[Extracted data entries]

* * *

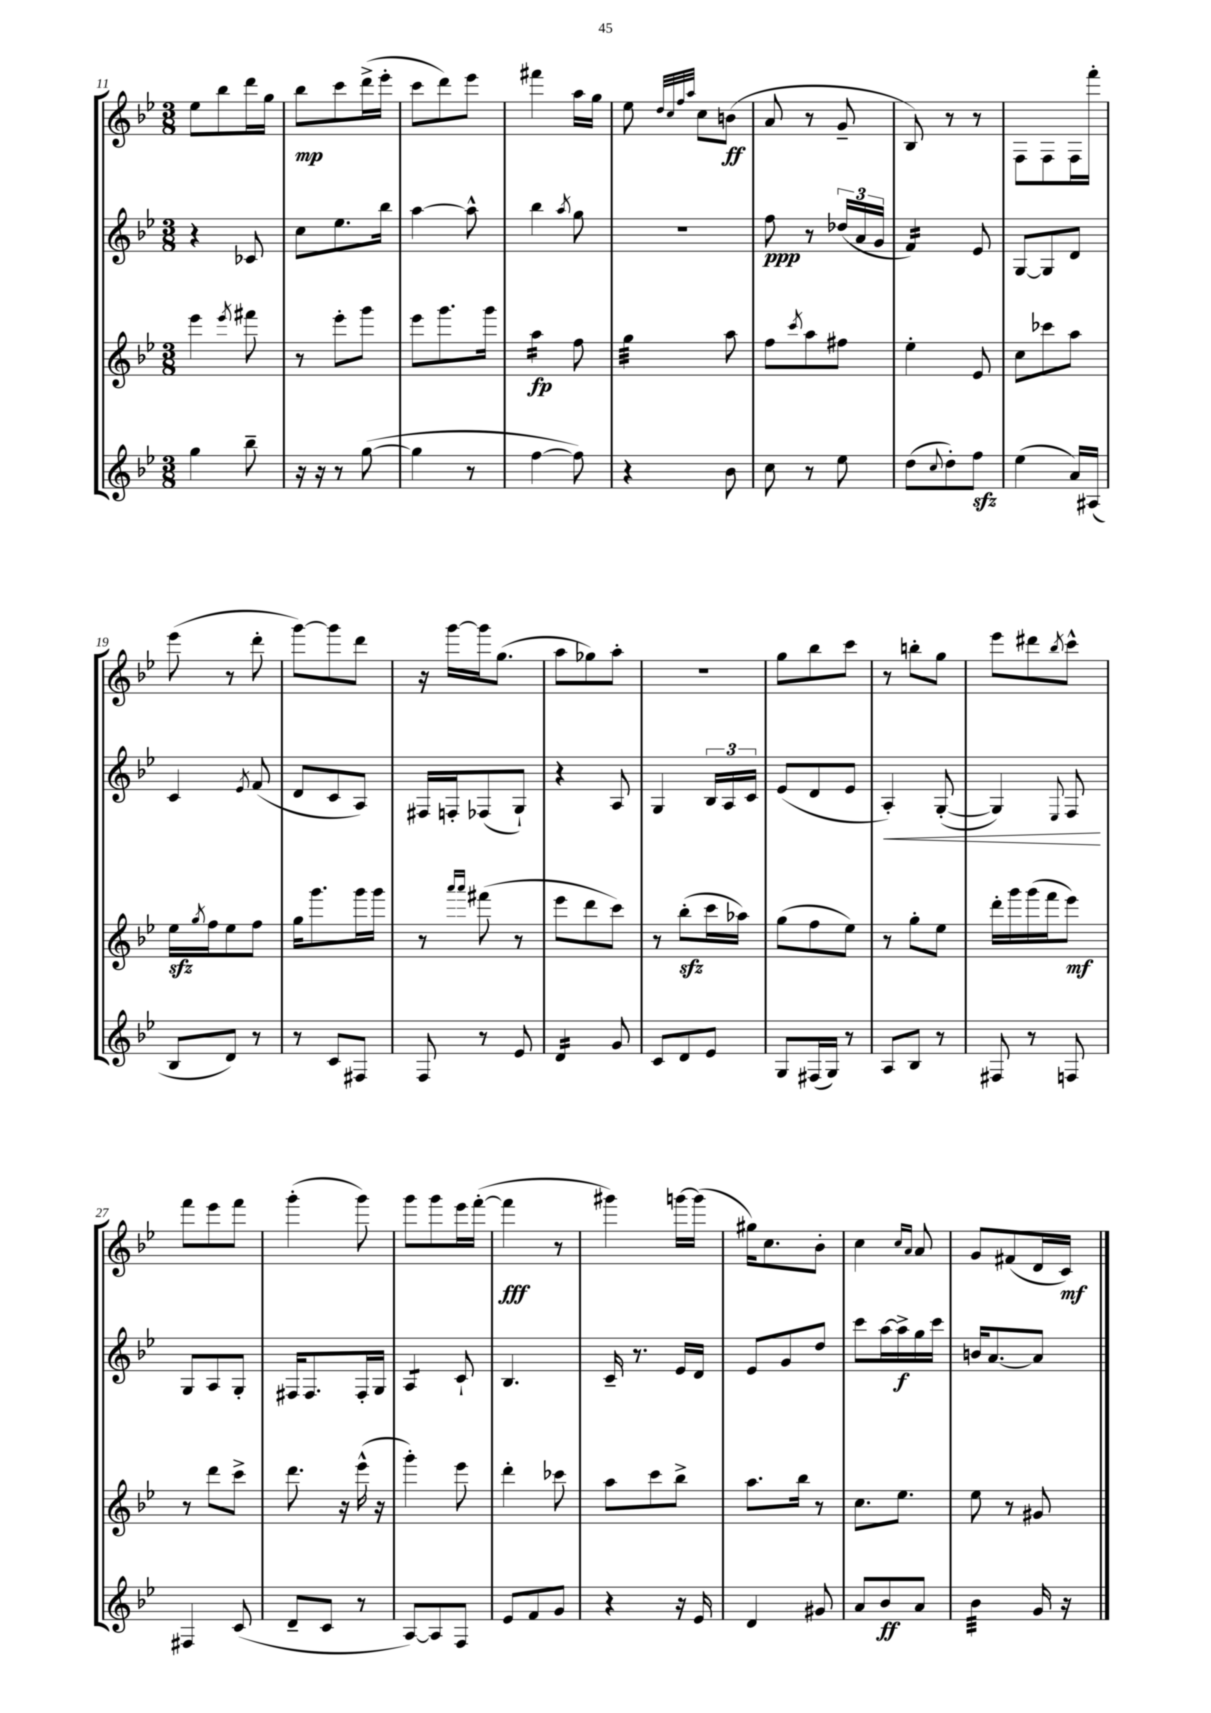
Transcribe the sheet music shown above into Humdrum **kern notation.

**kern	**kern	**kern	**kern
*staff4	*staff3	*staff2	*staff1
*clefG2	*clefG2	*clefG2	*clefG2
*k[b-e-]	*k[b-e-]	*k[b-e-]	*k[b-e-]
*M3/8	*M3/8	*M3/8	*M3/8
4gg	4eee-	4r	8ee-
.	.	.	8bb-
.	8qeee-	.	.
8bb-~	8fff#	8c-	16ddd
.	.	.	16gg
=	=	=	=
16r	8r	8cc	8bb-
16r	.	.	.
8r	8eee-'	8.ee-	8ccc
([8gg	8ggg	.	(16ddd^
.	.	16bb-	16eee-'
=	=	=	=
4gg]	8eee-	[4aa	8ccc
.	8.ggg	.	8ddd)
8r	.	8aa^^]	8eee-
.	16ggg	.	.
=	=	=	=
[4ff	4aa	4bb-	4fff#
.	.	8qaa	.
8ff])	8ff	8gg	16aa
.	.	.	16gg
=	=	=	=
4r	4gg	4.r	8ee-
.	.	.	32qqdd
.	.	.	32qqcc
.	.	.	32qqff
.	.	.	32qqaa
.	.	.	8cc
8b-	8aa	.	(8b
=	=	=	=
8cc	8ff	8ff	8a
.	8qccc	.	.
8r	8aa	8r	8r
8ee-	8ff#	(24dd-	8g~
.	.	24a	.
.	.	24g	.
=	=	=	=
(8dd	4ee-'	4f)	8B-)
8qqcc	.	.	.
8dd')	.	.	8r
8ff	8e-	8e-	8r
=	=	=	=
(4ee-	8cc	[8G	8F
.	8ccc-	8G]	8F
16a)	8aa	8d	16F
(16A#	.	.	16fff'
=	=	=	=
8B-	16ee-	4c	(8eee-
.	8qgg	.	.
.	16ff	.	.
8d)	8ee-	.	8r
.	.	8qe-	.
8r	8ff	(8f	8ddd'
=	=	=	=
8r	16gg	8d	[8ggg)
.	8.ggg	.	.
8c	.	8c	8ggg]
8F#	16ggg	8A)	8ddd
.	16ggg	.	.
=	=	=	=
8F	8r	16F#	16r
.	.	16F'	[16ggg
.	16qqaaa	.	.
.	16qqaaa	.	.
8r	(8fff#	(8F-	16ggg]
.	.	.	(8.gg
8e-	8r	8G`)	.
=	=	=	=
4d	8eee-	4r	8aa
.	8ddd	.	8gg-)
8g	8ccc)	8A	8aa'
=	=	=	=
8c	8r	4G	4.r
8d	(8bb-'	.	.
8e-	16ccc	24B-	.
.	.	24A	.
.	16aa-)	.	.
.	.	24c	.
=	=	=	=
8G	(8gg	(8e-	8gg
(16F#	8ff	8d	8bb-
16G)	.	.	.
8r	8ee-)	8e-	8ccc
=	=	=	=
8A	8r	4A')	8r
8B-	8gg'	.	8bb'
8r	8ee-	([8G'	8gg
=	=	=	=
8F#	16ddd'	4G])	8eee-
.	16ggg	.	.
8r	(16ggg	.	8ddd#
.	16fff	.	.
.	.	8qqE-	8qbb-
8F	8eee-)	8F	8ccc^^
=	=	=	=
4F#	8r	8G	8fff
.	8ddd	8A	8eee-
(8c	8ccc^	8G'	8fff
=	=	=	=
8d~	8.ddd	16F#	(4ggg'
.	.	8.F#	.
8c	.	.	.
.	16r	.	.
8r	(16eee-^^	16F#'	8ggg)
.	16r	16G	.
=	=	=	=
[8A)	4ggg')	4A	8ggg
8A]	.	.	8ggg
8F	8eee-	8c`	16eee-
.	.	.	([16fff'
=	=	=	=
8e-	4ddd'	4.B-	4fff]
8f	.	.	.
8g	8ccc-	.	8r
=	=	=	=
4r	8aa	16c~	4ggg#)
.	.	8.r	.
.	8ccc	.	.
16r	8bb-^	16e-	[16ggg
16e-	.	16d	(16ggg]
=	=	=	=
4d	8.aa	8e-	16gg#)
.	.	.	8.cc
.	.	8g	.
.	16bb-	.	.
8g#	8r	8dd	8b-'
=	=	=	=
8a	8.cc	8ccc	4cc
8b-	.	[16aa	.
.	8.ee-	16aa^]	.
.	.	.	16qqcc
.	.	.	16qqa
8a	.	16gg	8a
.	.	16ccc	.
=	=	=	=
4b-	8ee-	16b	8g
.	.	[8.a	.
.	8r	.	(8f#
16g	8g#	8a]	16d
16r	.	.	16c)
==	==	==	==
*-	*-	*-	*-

* * *

● **Set exercise**: Please write out all of the records above word for word, leaving out the pictures.

● **Final result**:
Transcribe the sheet music shown above into Humdrum **kern notation.

**kern	**kern	**kern	**kern
*staff4	*staff3	*staff2	*staff1
*clefG2	*clefG2	*clefG2	*clefG2
*k[b-e-]	*k[b-e-]	*k[b-e-]	*k[b-e-]
*M3/8	*M3/8	*M3/8	*M3/8
4gg	4eee-	4r	8ee-
.	.	.	8bb-
.	8qeee-	.	.
8bb-~	8fff#	8c-	16ddd
.	.	.	16gg
=	=	=	=
16r	8r	8cc	8bb-
16r	.	.	.
8r	8eee-'	8.ee-	8ccc
([8gg	8ggg	.	(16ddd^
.	.	16bb-	16eee-'
=	=	=	=
4gg]	8eee-	[4aa	8ccc
.	8.ggg	.	8ddd)
8r	.	8aa^^]	8eee-
.	16ggg	.	.
=	=	=	=
[4ff	4aa	4bb-	4fff#
.	.	8qaa	.
8ff])	8ff	8gg	16aa
.	.	.	16gg
=	=	=	=
4r	4gg	4.r	8ee-
.	.	.	32qqdd
.	.	.	32qqcc
.	.	.	32qqff
.	.	.	32qqaa
.	.	.	8cc
8b-	8aa	.	(8b
=	=	=	=
8cc	8ff	8ff	8a
.	8qccc	.	.
8r	8aa	8r	8r
8ee-	8ff#	(24dd-	8g~
.	.	24a	.
.	.	24g	.
=	=	=	=
(8dd	4ee-'	4f)	8B-)
8qqcc	.	.	.
8dd')	.	.	8r
8ff	8e-	8e-	8r
=	=	=	=
(4ee-	8cc	[8G	8F
.	8ccc-	8G]	8F
16a)	8aa	8d	16F
(16A#	.	.	16fff'
=	=	=	=
8B-	16ee-	4c	(8eee-
.	8qgg	.	.
.	16ff	.	.
8d)	8ee-	.	8r
.	.	8qe-	.
8r	8ff	(8f	8ddd'
=	=	=	=
8r	16gg	8d	[8ggg)
.	8.ggg	.	.
8c	.	8c	8ggg]
8F#	16ggg	8A)	8ddd
.	16ggg	.	.
=	=	=	=
8F	8r	16F#	16r
.	.	16F'	[16ggg
.	16qqaaa	.	.
.	16qqaaa	.	.
8r	(8fff#	(8F-	16ggg]
.	.	.	(8.gg
8e-	8r	8G`)	.
=	=	=	=
4d	8eee-	4r	8aa
.	8ddd	.	8gg-)
8g	8ccc)	8A	8aa'
=	=	=	=
8c	8r	4G	4.r
8d	(8bb-'	.	.
8e-	16ccc	24B-	.
.	.	24A	.
.	16aa-)	.	.
.	.	24c	.
=	=	=	=
8G	(8gg	(8e-	8gg
(16F#	8ff	8d	8bb-
16G)	.	.	.
8r	8ee-)	8e-	8ccc
=	=	=	=
8A	8r	4A')	8r
8B-	8gg'	.	8bb'
8r	8ee-	([8G'	8gg
=	=	=	=
8F#	16ddd'	4G])	8eee-
.	16ggg	.	.
8r	(16ggg	.	8ddd#
.	16fff	.	.
.	.	8qqE-	8qbb-
8F	8eee-)	8F	8ccc^^
=	=	=	=
4F#	8r	8G	8fff
.	8ddd	8A	8eee-
(8c	8ccc^	8G'	8fff
=	=	=	=
8d~	8.ddd	16F#	(4ggg'
.	.	8.F#	.
8c	.	.	.
.	16r	.	.
8r	(16eee-^^	16F#'	8ggg)
.	16r	16G	.
=	=	=	=
[8A)	4ggg')	4A	8ggg
8A]	.	.	8ggg
8F	8eee-	8c`	16eee-
.	.	.	([16fff'
=	=	=	=
8e-	4ddd'	4.B-	4fff]
8f	.	.	.
8g	8ccc-	.	8r
=	=	=	=
4r	8aa	16c~	4ggg#)
.	.	8.r	.
.	8ccc	.	.
16r	8bb-^	16e-	[16ggg
16e-	.	16d	(16ggg]
=	=	=	=
4d	8.aa	8e-	16gg#)
.	.	.	8.cc
.	.	8g	.
.	16bb-	.	.
8g#	8r	8dd	8b-'
=	=	=	=
8a	8.cc	8ccc	4cc
8b-	.	[16aa	.
.	8.ee-	16aa^]	.
.	.	.	16qqcc
.	.	.	16qqa
8a	.	16gg	8a
.	.	16ccc	.
=	=	=	=
4b-	8ee-	16b	8g
.	.	[8.a	.
.	8r	.	(8f#
16g	8g#	8a]	16d
16r	.	.	16c)
==	==	==	==
*-	*-	*-	*-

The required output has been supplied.